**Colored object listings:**

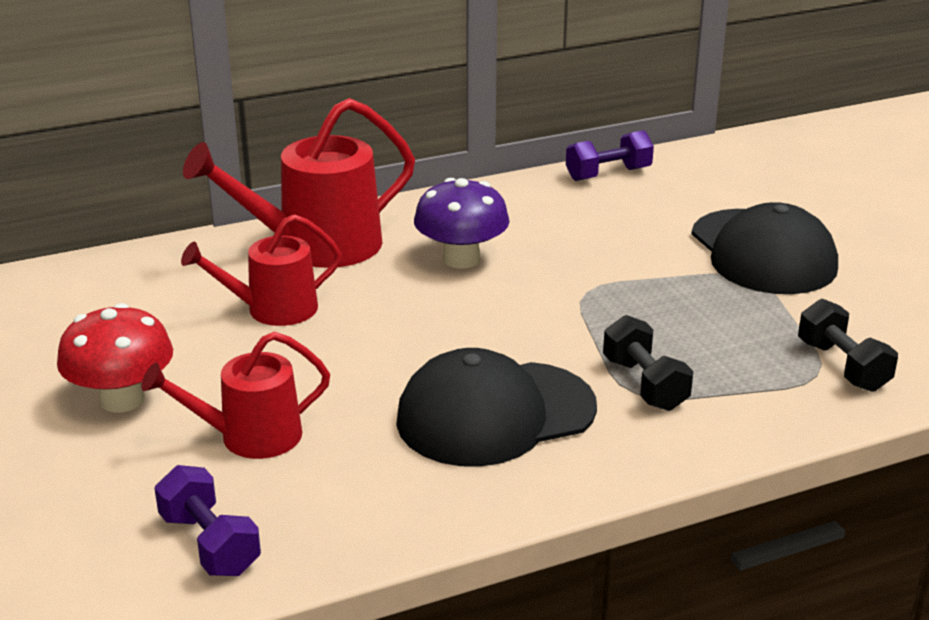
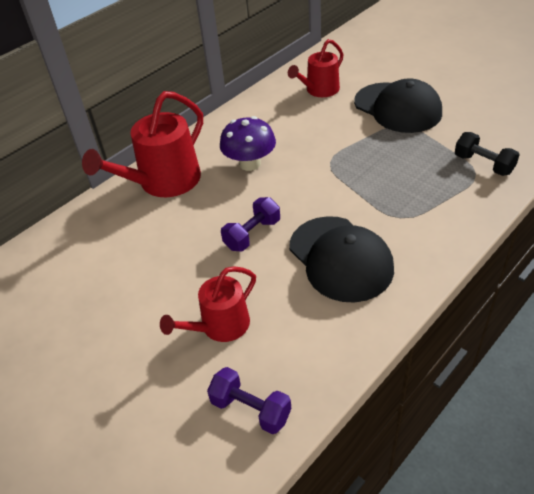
camera: 20 degrees left, 15 degrees up
(122, 399) = (126, 330): red mushroom -> none
(273, 309) = (170, 234): red watering can -> red watering can (319, 90)
(495, 414) = (340, 258): black cap -> black cap turned 75 degrees counterclockwise
(608, 174) = (287, 83): purple dumbbell -> purple dumbbell (252, 234)
(644, 384) = (400, 210): black dumbbell -> none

**Activity:** Check each line above for the string "none", then copy the ones that have it.

**Answer section:**
(122, 399) = (126, 330): red mushroom -> none
(644, 384) = (400, 210): black dumbbell -> none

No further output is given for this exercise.